[Coordinate-based object records]
****************
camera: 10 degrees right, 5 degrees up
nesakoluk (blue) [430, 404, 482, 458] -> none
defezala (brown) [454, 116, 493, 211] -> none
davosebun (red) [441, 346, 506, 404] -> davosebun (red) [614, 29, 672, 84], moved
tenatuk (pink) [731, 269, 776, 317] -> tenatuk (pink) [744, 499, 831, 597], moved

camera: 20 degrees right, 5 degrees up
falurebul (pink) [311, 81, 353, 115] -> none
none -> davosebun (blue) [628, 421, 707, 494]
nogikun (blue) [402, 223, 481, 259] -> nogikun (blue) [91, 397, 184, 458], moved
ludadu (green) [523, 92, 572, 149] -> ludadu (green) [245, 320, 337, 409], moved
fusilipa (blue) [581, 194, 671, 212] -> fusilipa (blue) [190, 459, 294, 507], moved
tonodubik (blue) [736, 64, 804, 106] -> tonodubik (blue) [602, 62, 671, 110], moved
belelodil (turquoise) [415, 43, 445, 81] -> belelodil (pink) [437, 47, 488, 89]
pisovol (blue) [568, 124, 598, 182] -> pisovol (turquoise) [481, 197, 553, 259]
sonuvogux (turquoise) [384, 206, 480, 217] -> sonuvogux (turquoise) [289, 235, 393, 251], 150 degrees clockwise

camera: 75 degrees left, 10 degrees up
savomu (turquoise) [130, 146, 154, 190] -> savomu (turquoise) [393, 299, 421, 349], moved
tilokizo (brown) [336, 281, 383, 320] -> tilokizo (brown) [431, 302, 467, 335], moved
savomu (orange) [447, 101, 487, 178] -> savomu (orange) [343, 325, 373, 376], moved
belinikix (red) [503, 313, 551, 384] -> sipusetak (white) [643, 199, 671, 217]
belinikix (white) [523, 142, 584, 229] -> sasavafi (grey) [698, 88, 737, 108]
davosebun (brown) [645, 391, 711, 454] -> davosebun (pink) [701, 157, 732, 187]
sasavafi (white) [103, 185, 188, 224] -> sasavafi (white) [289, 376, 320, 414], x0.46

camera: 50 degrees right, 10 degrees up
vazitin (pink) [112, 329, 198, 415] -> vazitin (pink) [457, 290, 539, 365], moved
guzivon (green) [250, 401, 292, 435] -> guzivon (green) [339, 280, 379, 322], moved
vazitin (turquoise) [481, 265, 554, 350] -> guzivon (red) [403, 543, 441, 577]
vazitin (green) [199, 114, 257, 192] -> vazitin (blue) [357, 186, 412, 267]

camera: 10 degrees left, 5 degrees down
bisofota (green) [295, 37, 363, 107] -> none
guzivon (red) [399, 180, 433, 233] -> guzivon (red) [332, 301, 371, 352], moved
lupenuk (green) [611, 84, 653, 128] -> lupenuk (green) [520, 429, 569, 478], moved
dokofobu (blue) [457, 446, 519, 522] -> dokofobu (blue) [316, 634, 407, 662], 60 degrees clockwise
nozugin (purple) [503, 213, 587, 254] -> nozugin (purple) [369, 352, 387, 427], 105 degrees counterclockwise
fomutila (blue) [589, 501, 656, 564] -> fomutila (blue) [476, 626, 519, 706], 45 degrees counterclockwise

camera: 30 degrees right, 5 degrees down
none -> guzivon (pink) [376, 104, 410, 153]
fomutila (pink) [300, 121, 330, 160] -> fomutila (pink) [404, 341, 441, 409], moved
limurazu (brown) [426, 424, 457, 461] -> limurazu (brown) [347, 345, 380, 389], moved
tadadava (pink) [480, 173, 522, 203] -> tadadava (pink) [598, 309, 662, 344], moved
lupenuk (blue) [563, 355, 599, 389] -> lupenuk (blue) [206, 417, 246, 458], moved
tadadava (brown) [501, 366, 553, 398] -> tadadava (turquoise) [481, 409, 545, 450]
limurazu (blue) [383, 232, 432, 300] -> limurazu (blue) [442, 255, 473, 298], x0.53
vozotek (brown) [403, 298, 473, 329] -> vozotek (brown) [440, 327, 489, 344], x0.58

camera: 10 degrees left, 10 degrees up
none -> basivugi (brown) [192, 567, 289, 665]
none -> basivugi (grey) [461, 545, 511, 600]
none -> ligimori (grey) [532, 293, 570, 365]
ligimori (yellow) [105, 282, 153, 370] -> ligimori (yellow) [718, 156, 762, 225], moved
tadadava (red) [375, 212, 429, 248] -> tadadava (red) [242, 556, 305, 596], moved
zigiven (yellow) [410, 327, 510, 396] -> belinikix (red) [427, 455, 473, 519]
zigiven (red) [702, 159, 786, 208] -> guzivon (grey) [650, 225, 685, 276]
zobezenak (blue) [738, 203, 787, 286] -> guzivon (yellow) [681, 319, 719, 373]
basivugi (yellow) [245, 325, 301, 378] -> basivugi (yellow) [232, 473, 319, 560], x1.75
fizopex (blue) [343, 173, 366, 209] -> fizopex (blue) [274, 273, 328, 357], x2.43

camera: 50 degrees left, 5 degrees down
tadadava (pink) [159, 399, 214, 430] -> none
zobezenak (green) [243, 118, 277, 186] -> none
****************
Which lines above run from the one containing "fusilipa (blue) [581, 194, 671, 212]" to the one containing "pisovol (blue) [568, 124, 598, 182]"? Give them again exactly, both ends included.

fusilipa (blue) [581, 194, 671, 212] -> fusilipa (blue) [190, 459, 294, 507], moved
tonodubik (blue) [736, 64, 804, 106] -> tonodubik (blue) [602, 62, 671, 110], moved
belelodil (turquoise) [415, 43, 445, 81] -> belelodil (pink) [437, 47, 488, 89]
pisovol (blue) [568, 124, 598, 182] -> pisovol (turquoise) [481, 197, 553, 259]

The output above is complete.